#### Work to complete:
Below are the entries; transcribe them exactly and drop every picture.

START Material for this exercise

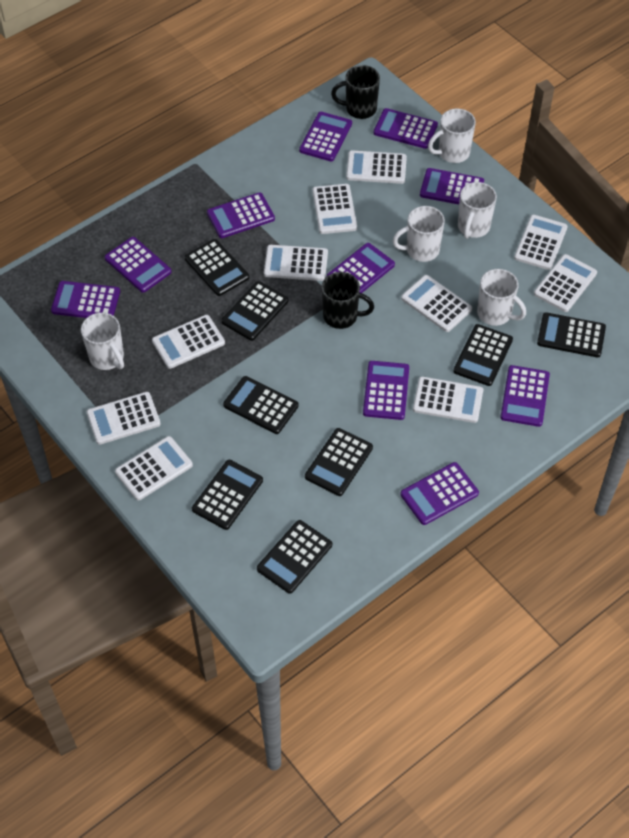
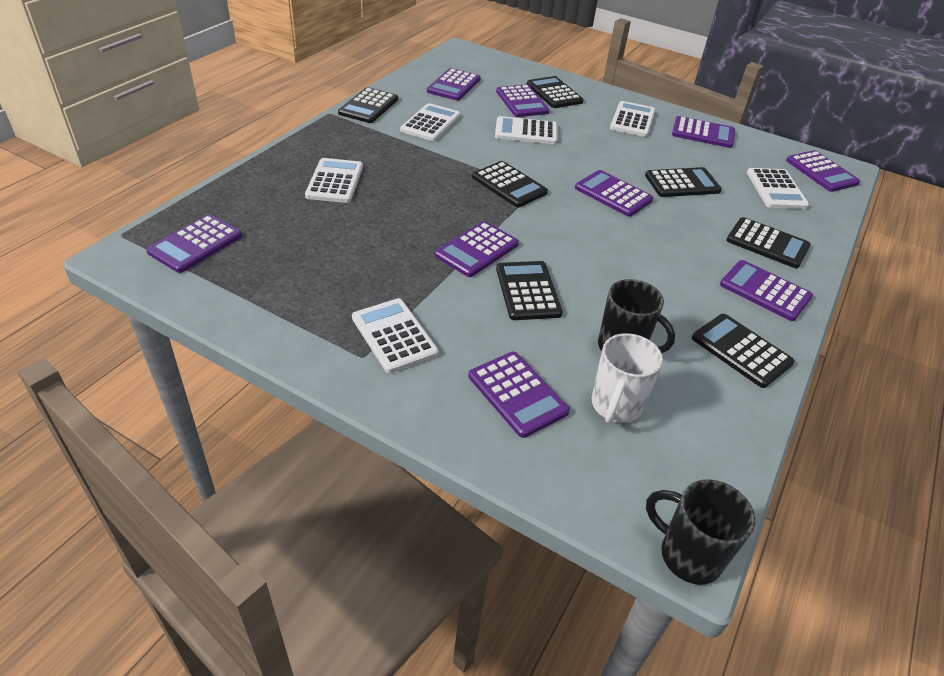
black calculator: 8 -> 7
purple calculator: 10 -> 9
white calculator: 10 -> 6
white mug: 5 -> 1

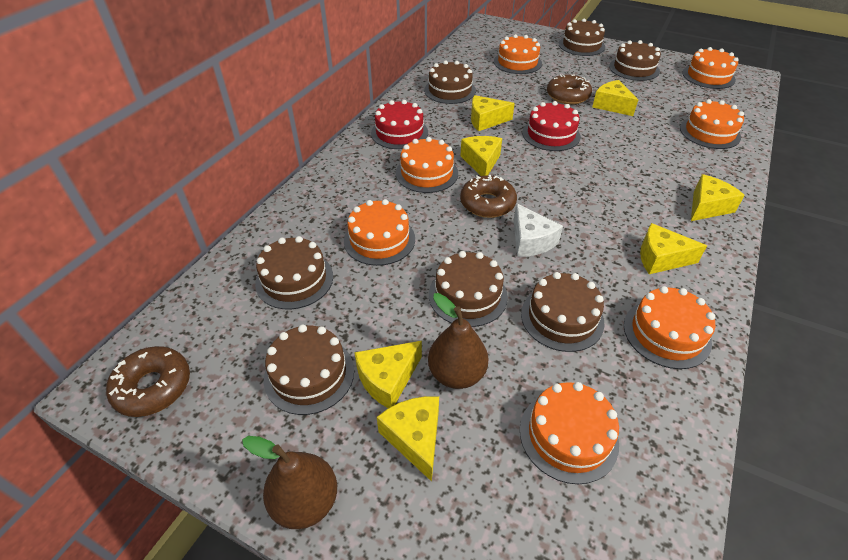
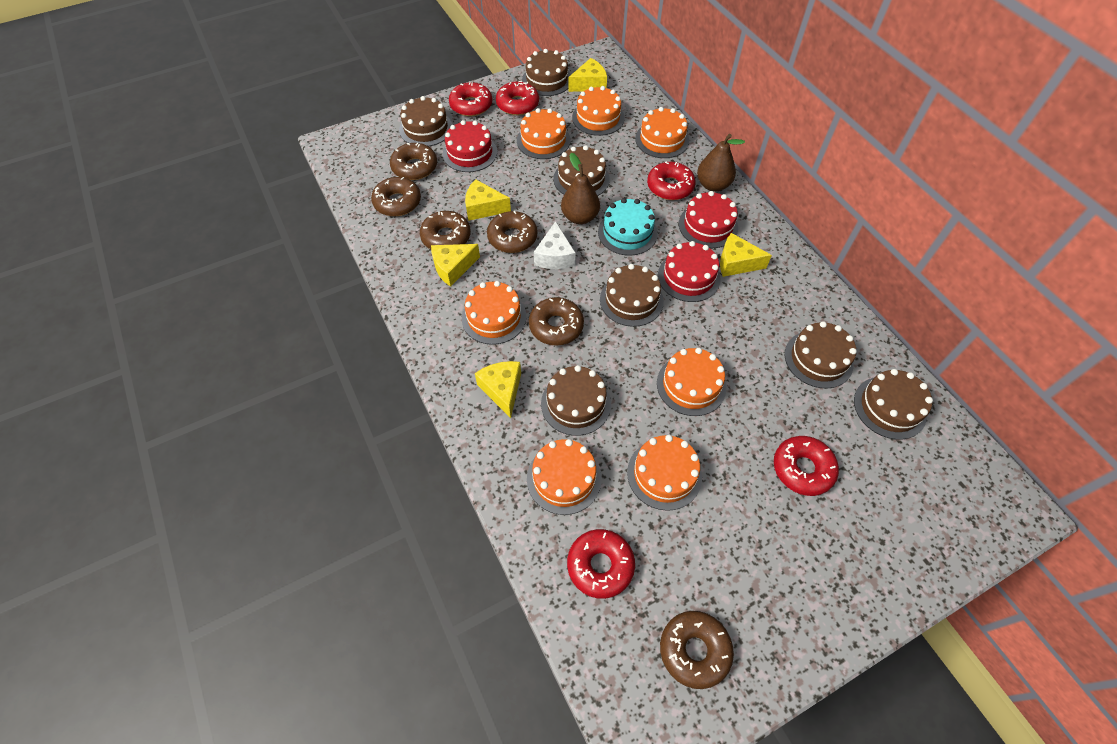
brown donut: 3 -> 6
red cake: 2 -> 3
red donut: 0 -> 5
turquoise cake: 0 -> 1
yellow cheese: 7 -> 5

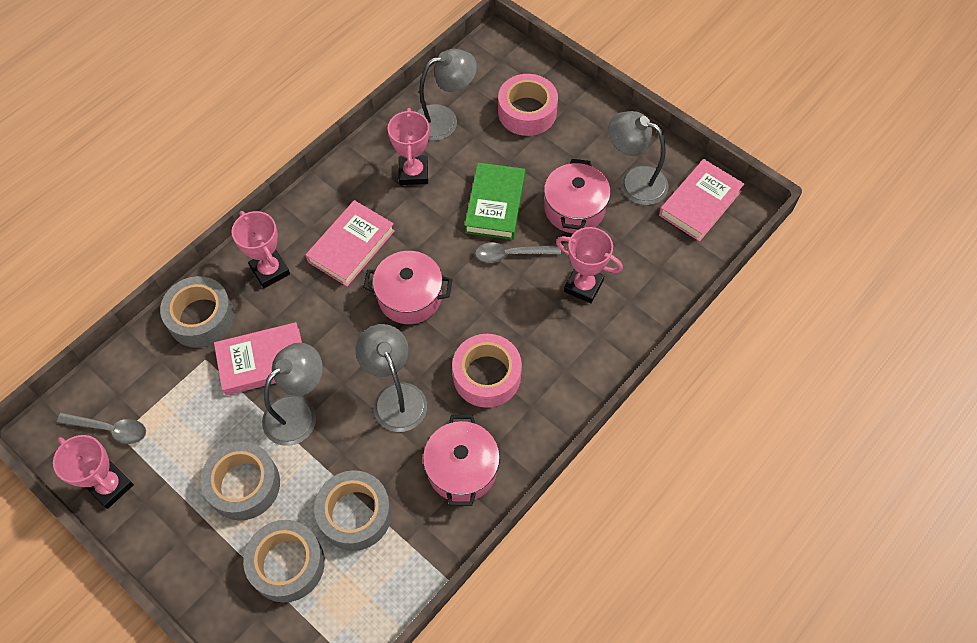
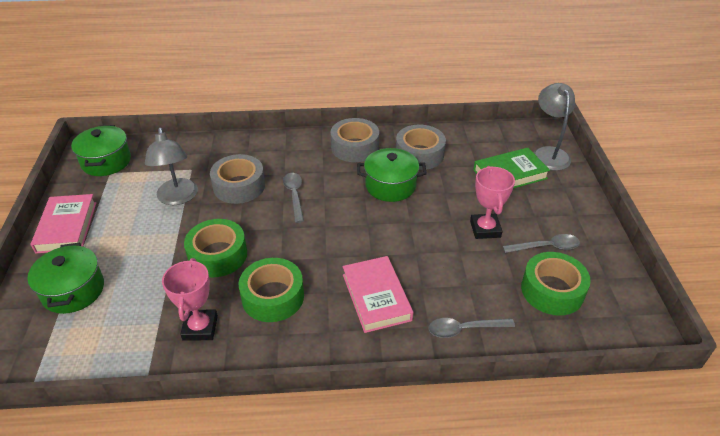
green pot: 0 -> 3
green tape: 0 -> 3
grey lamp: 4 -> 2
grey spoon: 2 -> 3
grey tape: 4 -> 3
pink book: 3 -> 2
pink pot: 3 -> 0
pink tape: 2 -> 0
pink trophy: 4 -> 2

END Material for this exercise

#### Written answer:
black calculator: 8 -> 7
purple calculator: 10 -> 9
white calculator: 10 -> 6
white mug: 5 -> 1

brown donut: 3 -> 6
red cake: 2 -> 3
red donut: 0 -> 5
turquoise cake: 0 -> 1
yellow cheese: 7 -> 5

green pot: 0 -> 3
green tape: 0 -> 3
grey lamp: 4 -> 2
grey spoon: 2 -> 3
grey tape: 4 -> 3
pink book: 3 -> 2
pink pot: 3 -> 0
pink tape: 2 -> 0
pink trophy: 4 -> 2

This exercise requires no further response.